> Task inputs
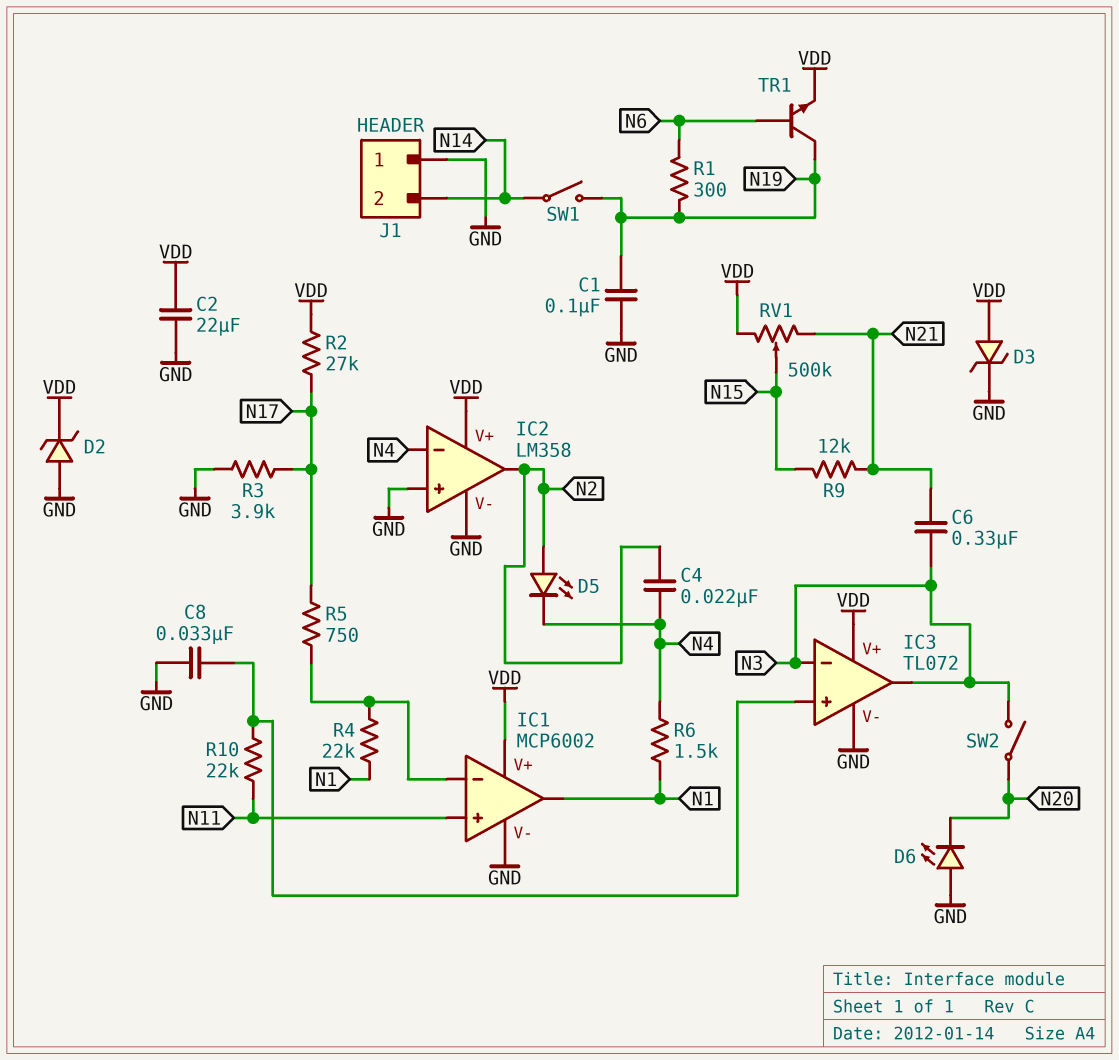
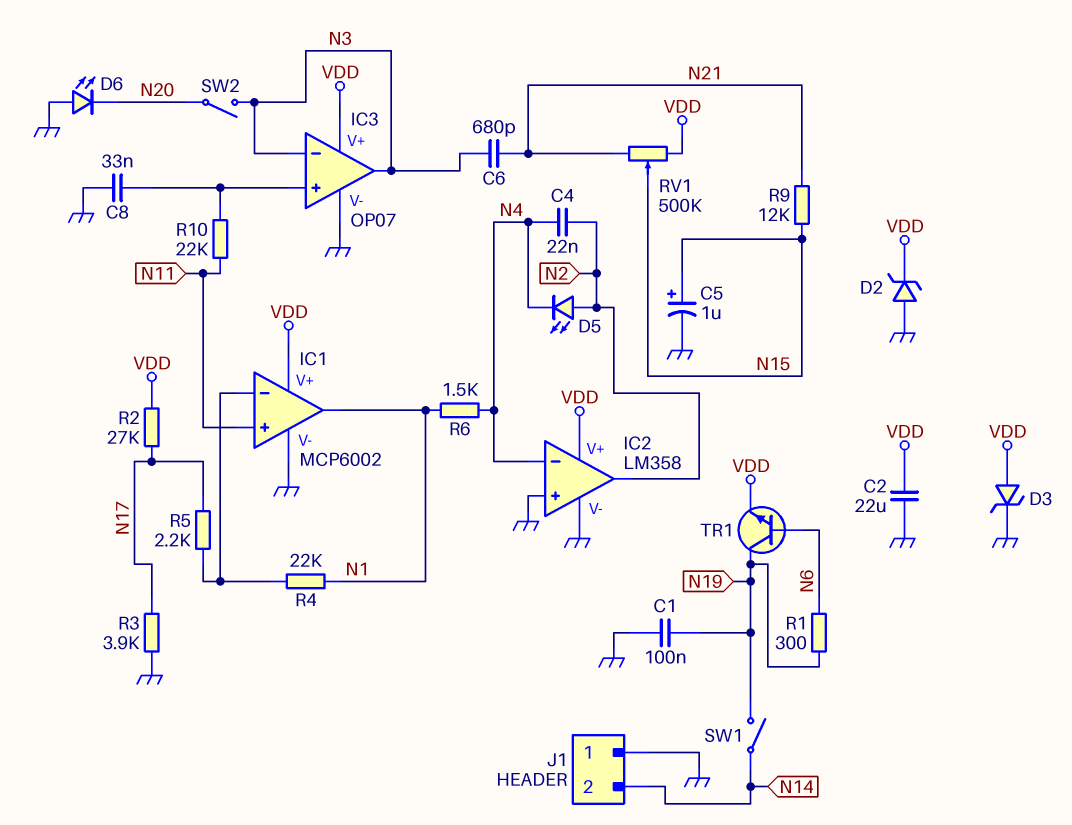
C5: none -> 1uF (plus N15, minus GND)
C6: 330nF (N3, N21) -> 680pF (N3, N21)
IC3: TL072 -> OP07
R5: 750 (IC1/in-, N17) -> 2.2k (IC1/in-, N17)

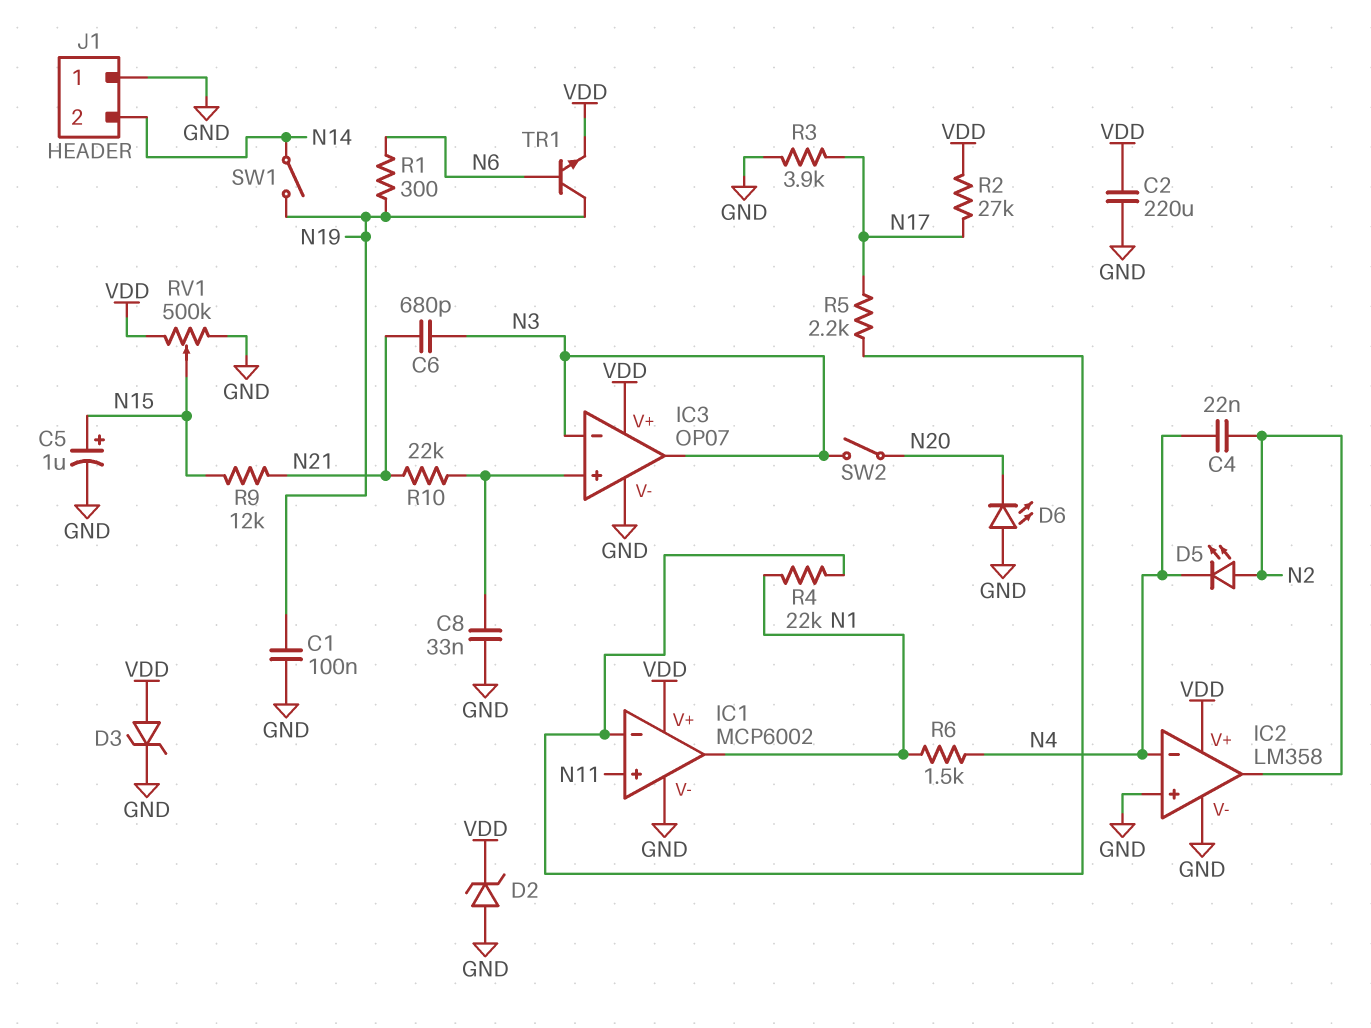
C2: 22uF (GND, VDD) -> 220uF (GND, VDD)
R10: 22k (IC3/in+, N11) -> 22k (IC3/in+, N21)
RV1: 500k (N21, VDD, wiper N15) -> 500k (GND, VDD, wiper N15)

> What is required
Your copy should repeat each entry above exactly but contain no pictures.

> Response
C5: none -> 1uF (plus N15, minus GND)
C6: 330nF (N3, N21) -> 680pF (N3, N21)
IC3: TL072 -> OP07
R5: 750 (IC1/in-, N17) -> 2.2k (IC1/in-, N17)

C2: 22uF (GND, VDD) -> 220uF (GND, VDD)
R10: 22k (IC3/in+, N11) -> 22k (IC3/in+, N21)
RV1: 500k (N21, VDD, wiper N15) -> 500k (GND, VDD, wiper N15)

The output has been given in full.